*Activity*
Below are several entries. Transcribe exactly those lines that fall from the one with "camera: 85 degrees right, 15 degrees down" through the one with "spoon (1st from left)", end lines included.

*Exercise materials*
=== Section Start ===

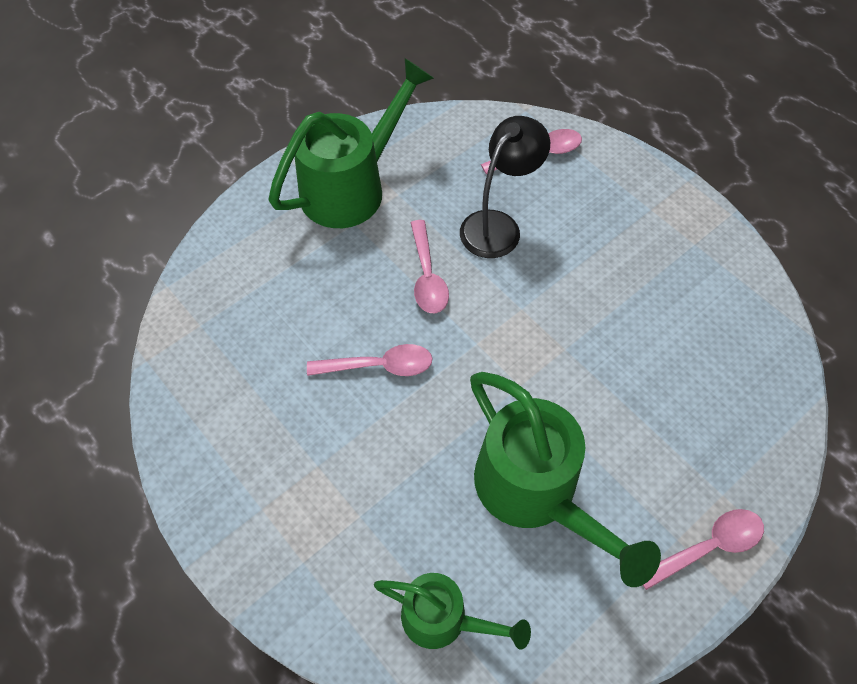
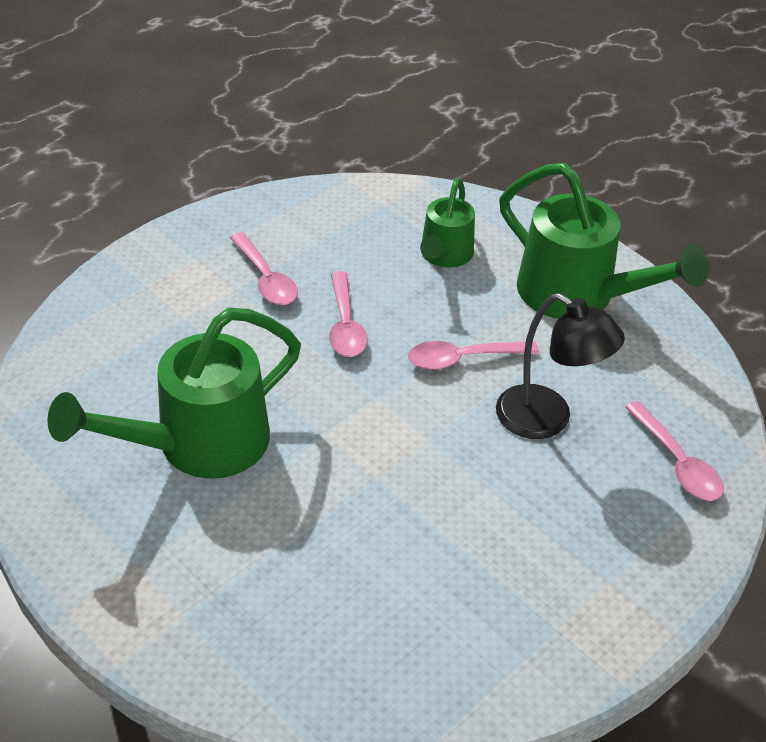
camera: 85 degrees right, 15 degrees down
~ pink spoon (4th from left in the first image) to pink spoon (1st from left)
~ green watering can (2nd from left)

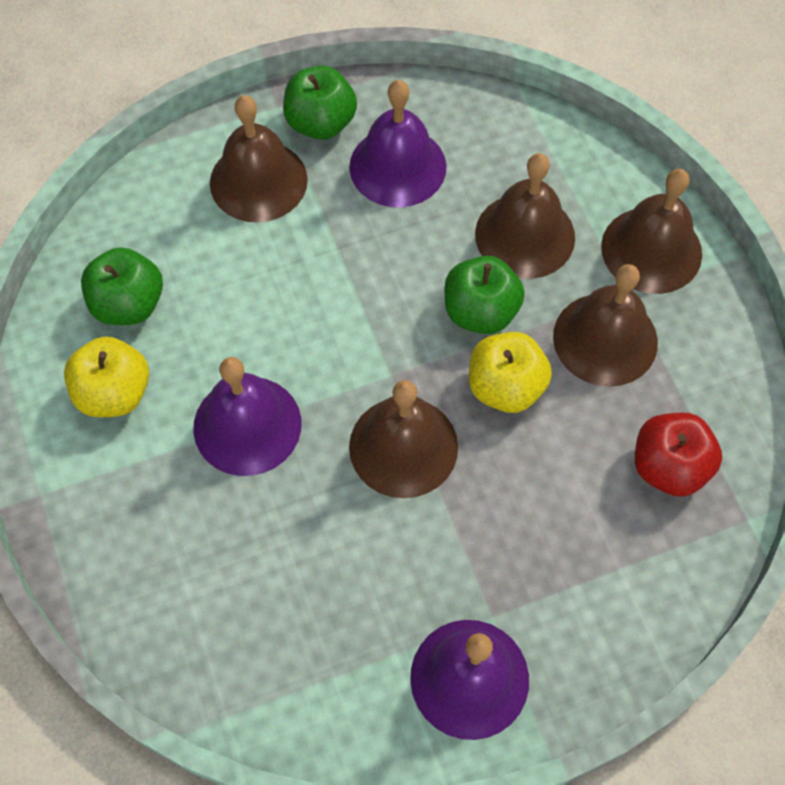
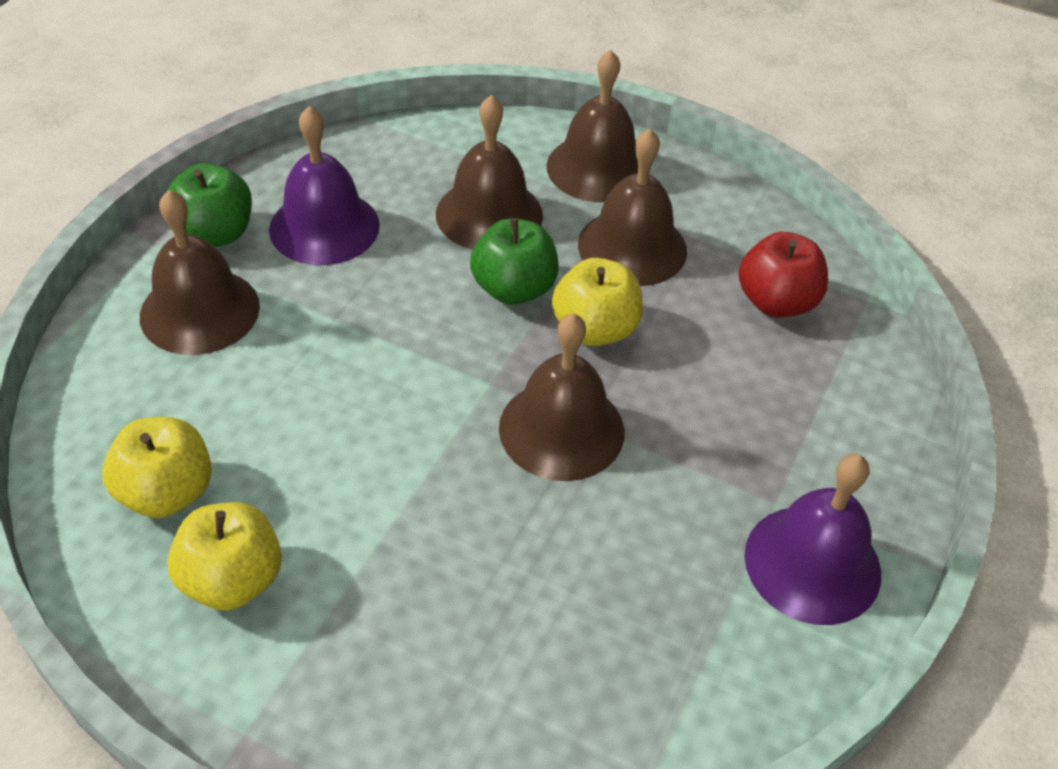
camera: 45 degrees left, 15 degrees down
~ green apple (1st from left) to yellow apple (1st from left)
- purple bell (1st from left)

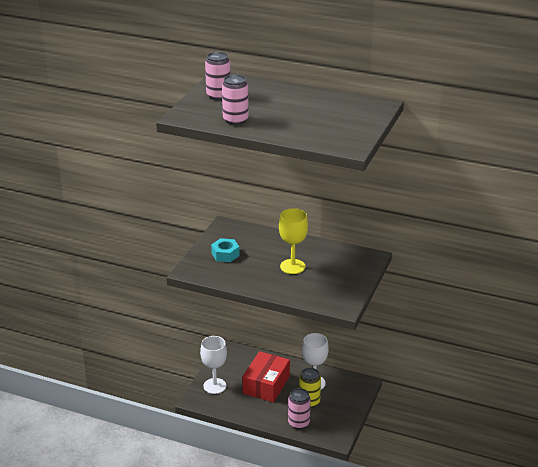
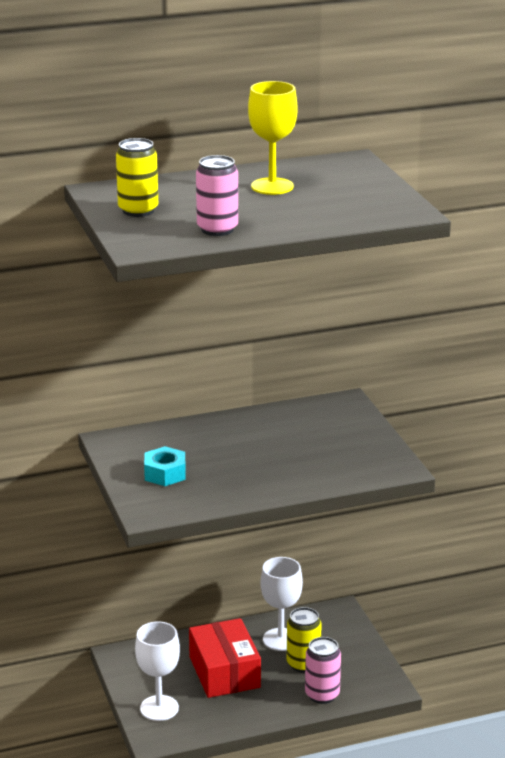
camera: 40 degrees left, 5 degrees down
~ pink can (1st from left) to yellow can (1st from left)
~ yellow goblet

=== Section End ===
=== Section Start ===

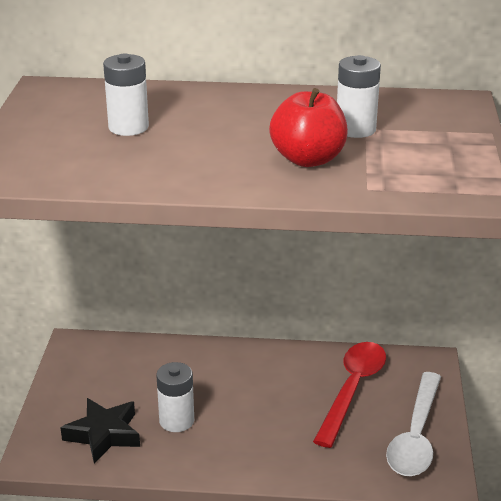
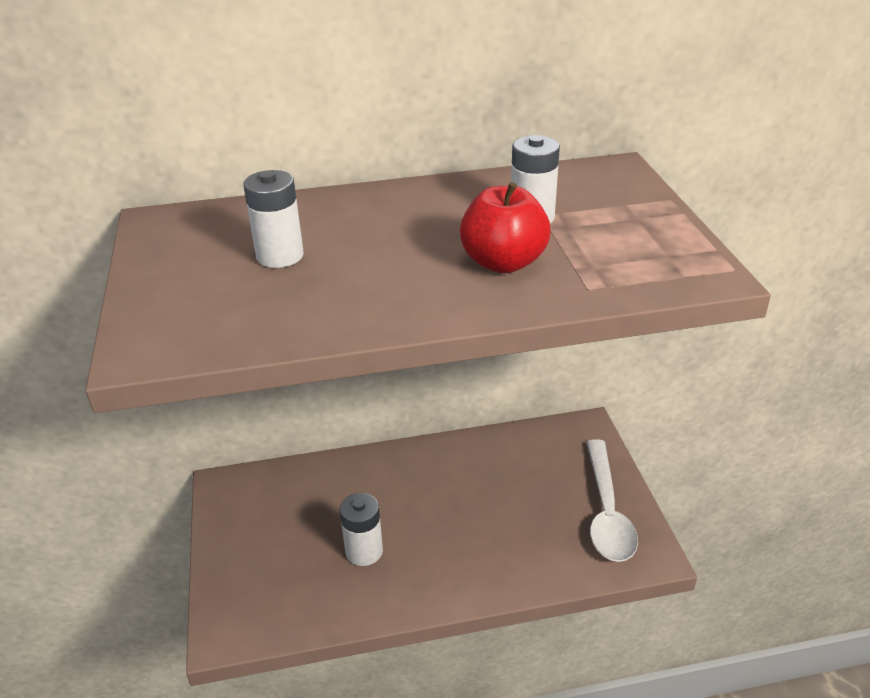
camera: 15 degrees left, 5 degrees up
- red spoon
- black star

=== Section End ===

*Expected answer*
camera: 85 degrees right, 15 degrees down
~ pink spoon (4th from left in the first image) to pink spoon (1st from left)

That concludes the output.